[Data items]
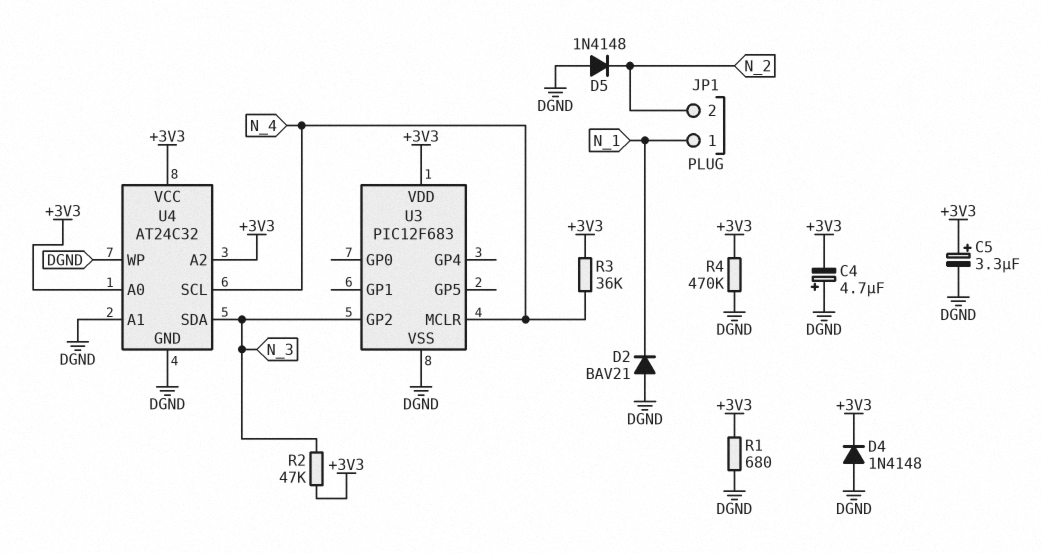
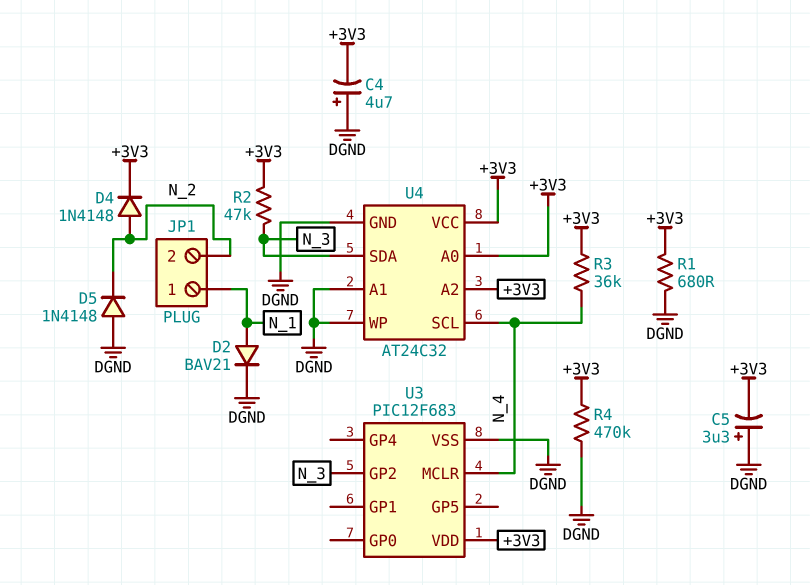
C5: 3.3uF (plus +3V3, minus DGND) -> 3.3uF (plus DGND, minus +3V3)
D2: diode BAV21 (A DGND, K N_1) -> diode BAV21 (A N_1, K DGND)
D4: diode 1N4148 (A DGND, K +3V3) -> diode 1N4148 (A N_2, K +3V3)

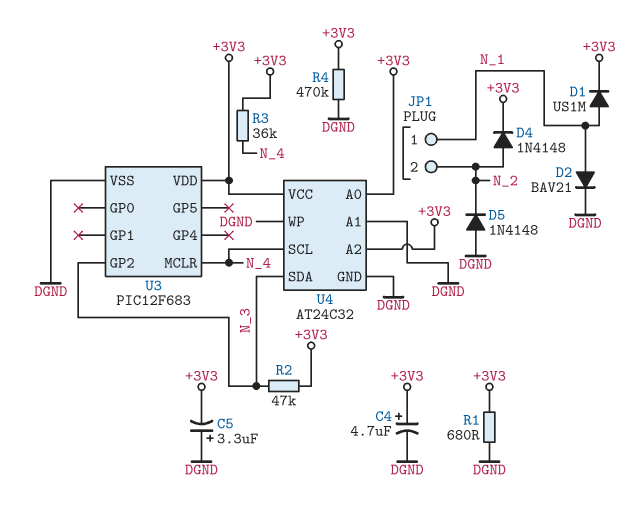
C4: 4.7uF (plus DGND, minus +3V3) -> 4.7uF (plus +3V3, minus DGND)
D1: none -> diode US1M (A N_1, K +3V3)

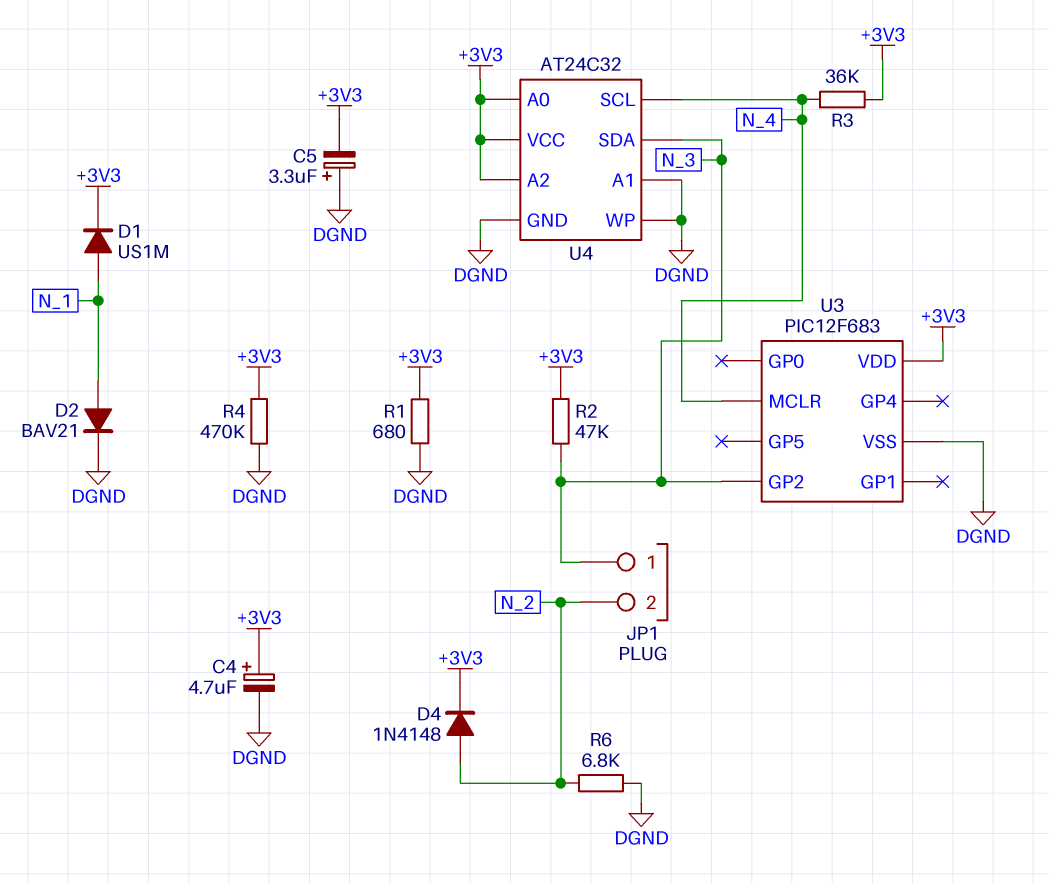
D5: diode 1N4148 (A DGND, K N_2) -> none
JP1 pin 1: N_1 -> N_3
R6: none -> 6.8k (DGND, N_2)

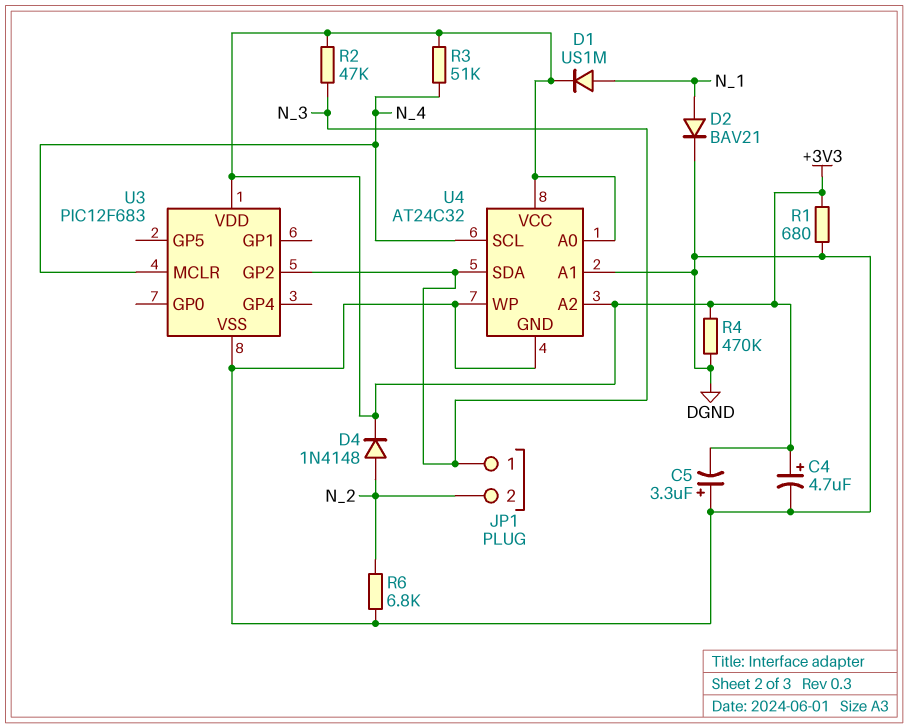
R3: 36k (+3V3, N_4) -> 51k (+3V3, N_4)

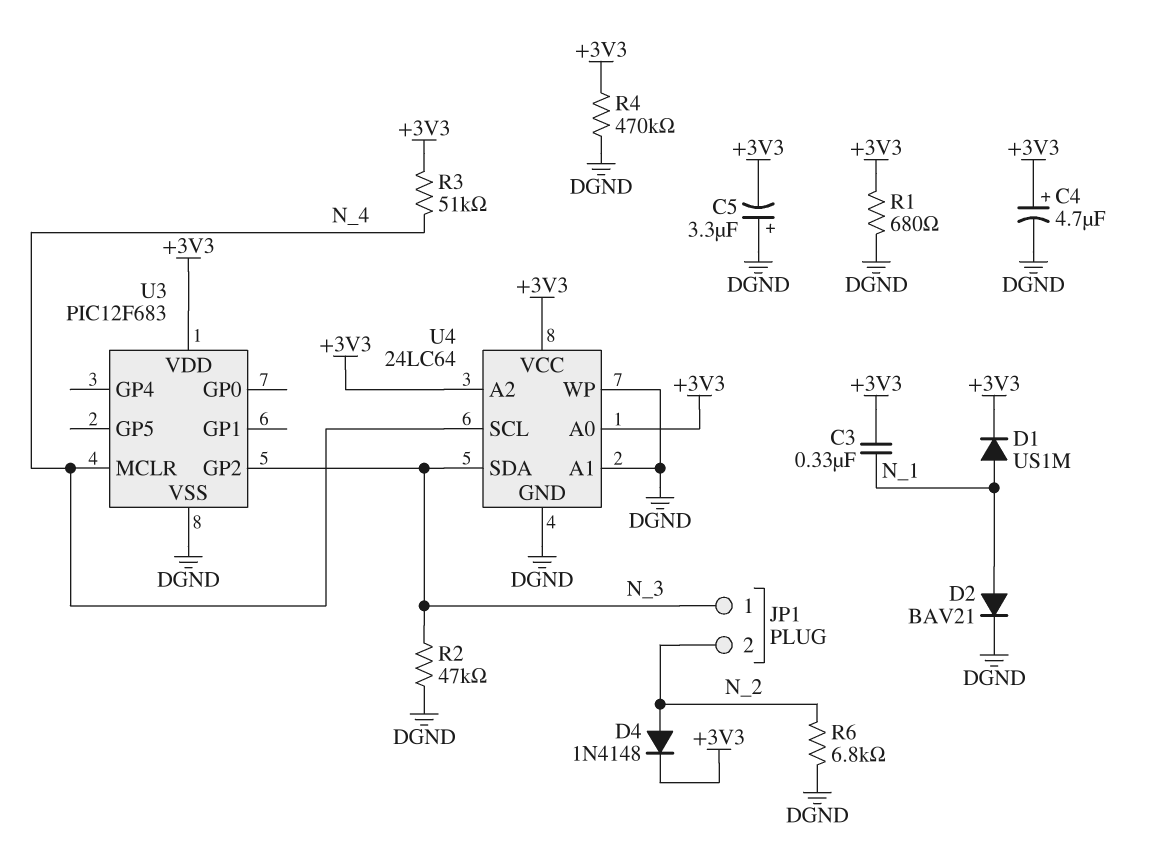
C3: none -> 330nF (+3V3, N_1)
R2: 47k (+3V3, N_3) -> 47k (DGND, N_3)
U4: AT24C32 -> 24LC64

PROMPT
Write out the data in full and exactly as given, though without the images.

TASK RESULT
C5: 3.3uF (plus +3V3, minus DGND) -> 3.3uF (plus DGND, minus +3V3)
D2: diode BAV21 (A DGND, K N_1) -> diode BAV21 (A N_1, K DGND)
D4: diode 1N4148 (A DGND, K +3V3) -> diode 1N4148 (A N_2, K +3V3)

C4: 4.7uF (plus DGND, minus +3V3) -> 4.7uF (plus +3V3, minus DGND)
D1: none -> diode US1M (A N_1, K +3V3)

D5: diode 1N4148 (A DGND, K N_2) -> none
JP1 pin 1: N_1 -> N_3
R6: none -> 6.8k (DGND, N_2)

R3: 36k (+3V3, N_4) -> 51k (+3V3, N_4)

C3: none -> 330nF (+3V3, N_1)
R2: 47k (+3V3, N_3) -> 47k (DGND, N_3)
U4: AT24C32 -> 24LC64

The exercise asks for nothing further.